**What to do**
Set the pictures aside and transcribe exactly the lines from the one containing "rosy toy drum" through the final line of the records.

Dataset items
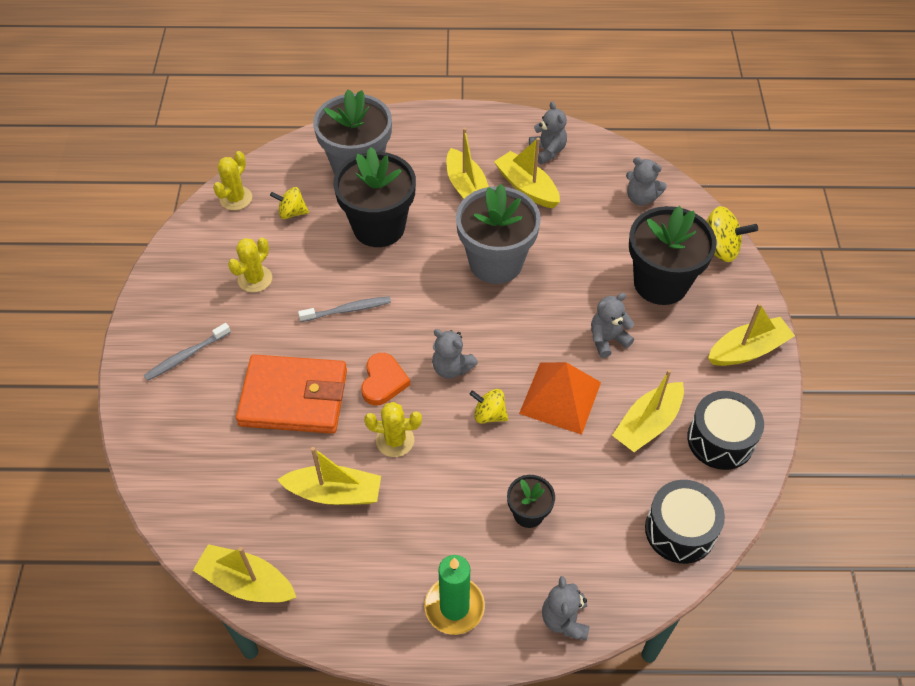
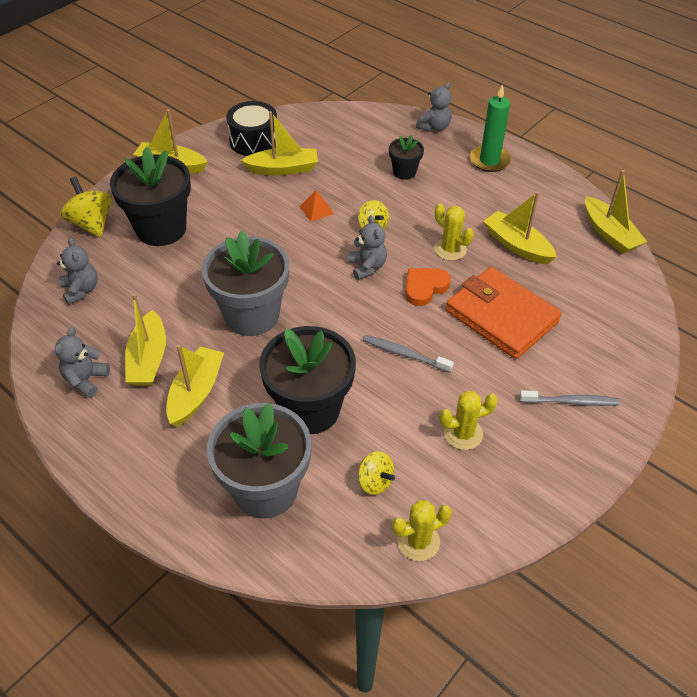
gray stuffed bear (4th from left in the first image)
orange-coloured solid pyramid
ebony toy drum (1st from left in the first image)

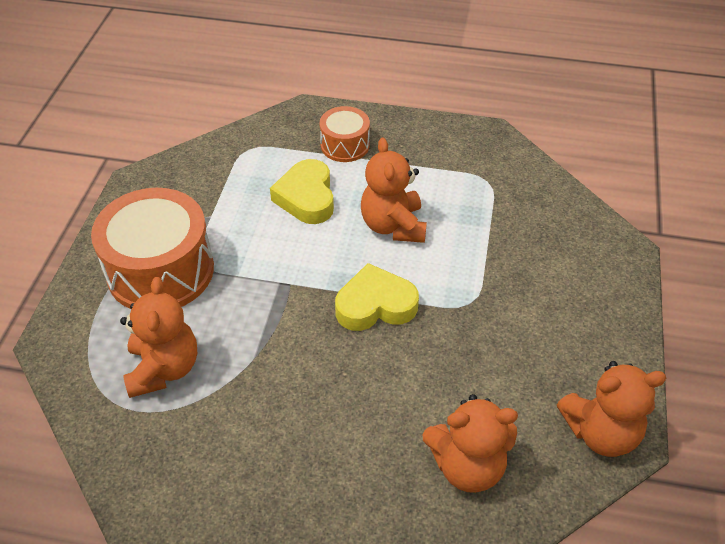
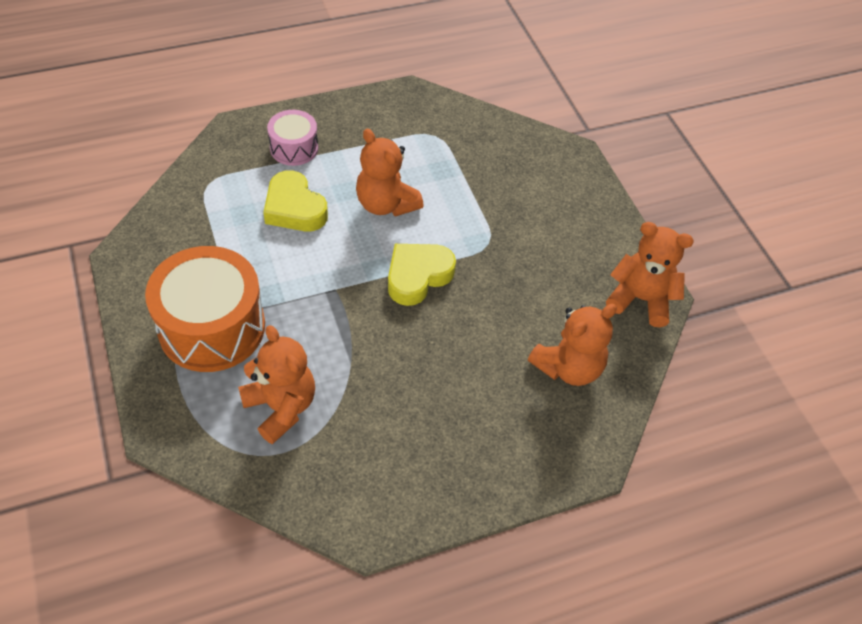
rosy toy drum
orange-coloured stuffed bear (4th from left)

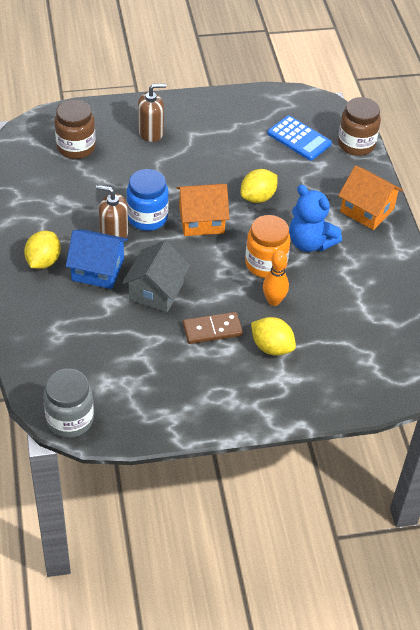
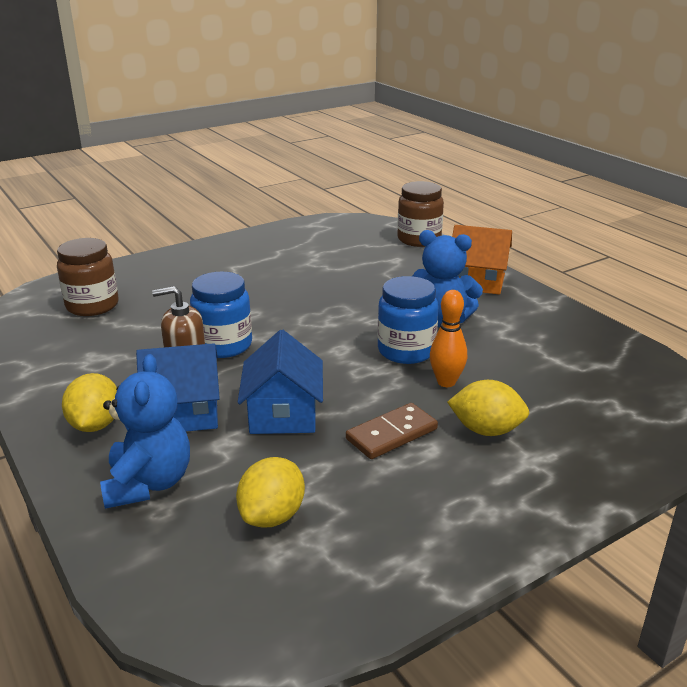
russet pump bottle (2nd from left in the first image)
cobalt calculator
golden lemon (2nd from left)
orange-coloured house (1st from left in the first image)
cobalt preserve jar (2nd from left)
cobalt house (2nd from left)
gray preserve jar
cobalt stuffed bear (1st from left)

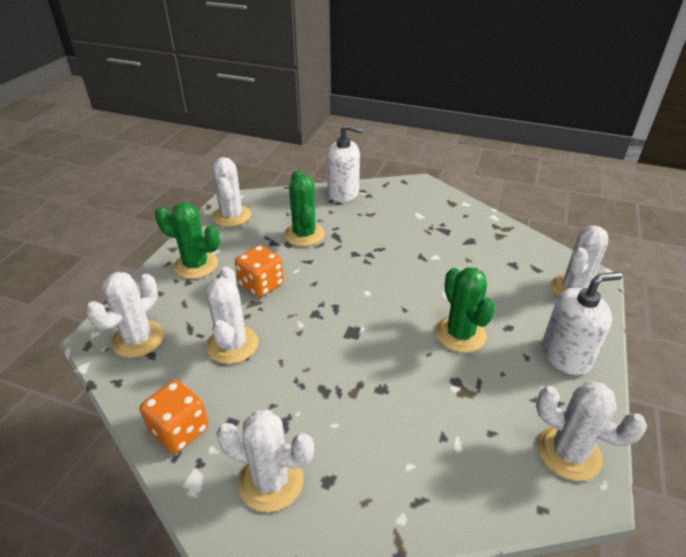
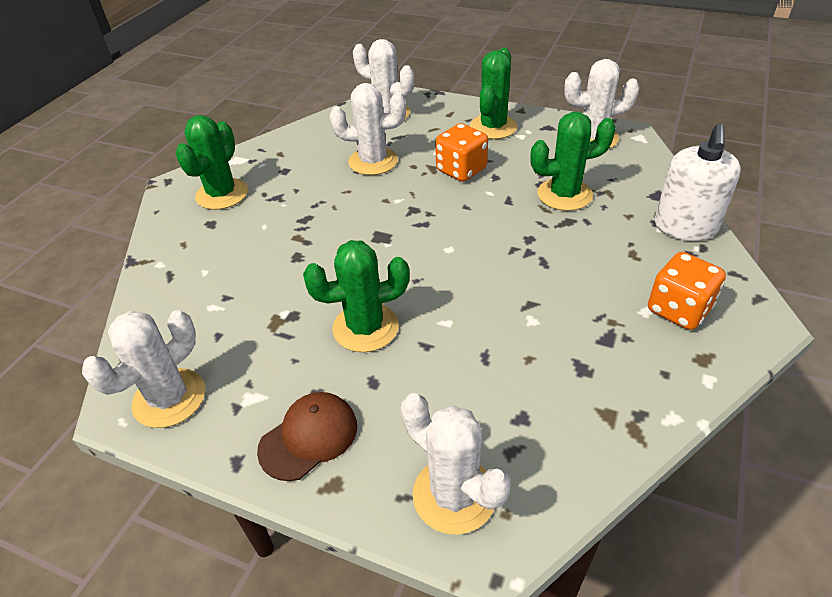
russet cap
orange-coloured dice (2nd from left)
leaf-green prickly plant (1st from left)

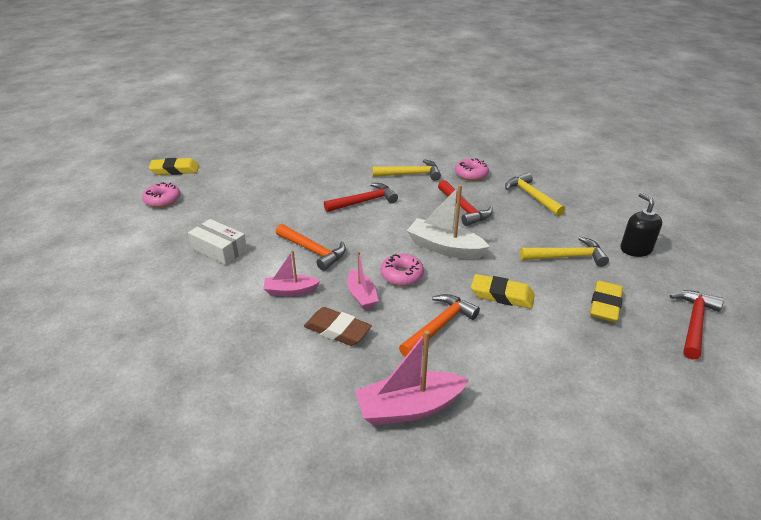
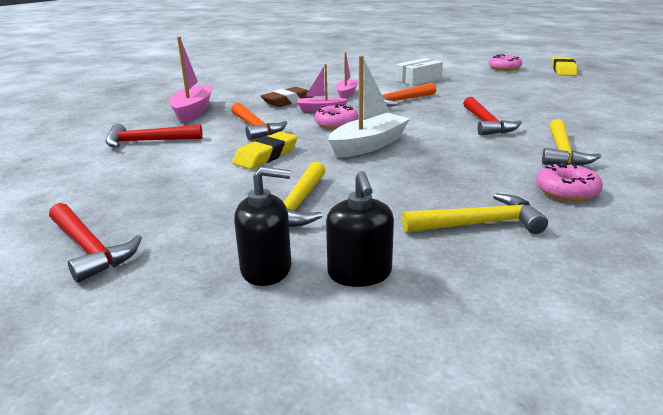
crimson carpenter's hammer (2nd from left)
golden pencil eraser (3rd from left in the first image)
ebony pump bottle (2nd from left)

**Task response**
rosy toy drum
orange-coloured stuffed bear (4th from left)

russet pump bottle (2nd from left in the first image)
cobalt calculator
golden lemon (2nd from left)
orange-coloured house (1st from left in the first image)
cobalt preserve jar (2nd from left)
cobalt house (2nd from left)
gray preserve jar
cobalt stuffed bear (1st from left)

russet cap
orange-coloured dice (2nd from left)
leaf-green prickly plant (1st from left)

crimson carpenter's hammer (2nd from left)
golden pencil eraser (3rd from left in the first image)
ebony pump bottle (2nd from left)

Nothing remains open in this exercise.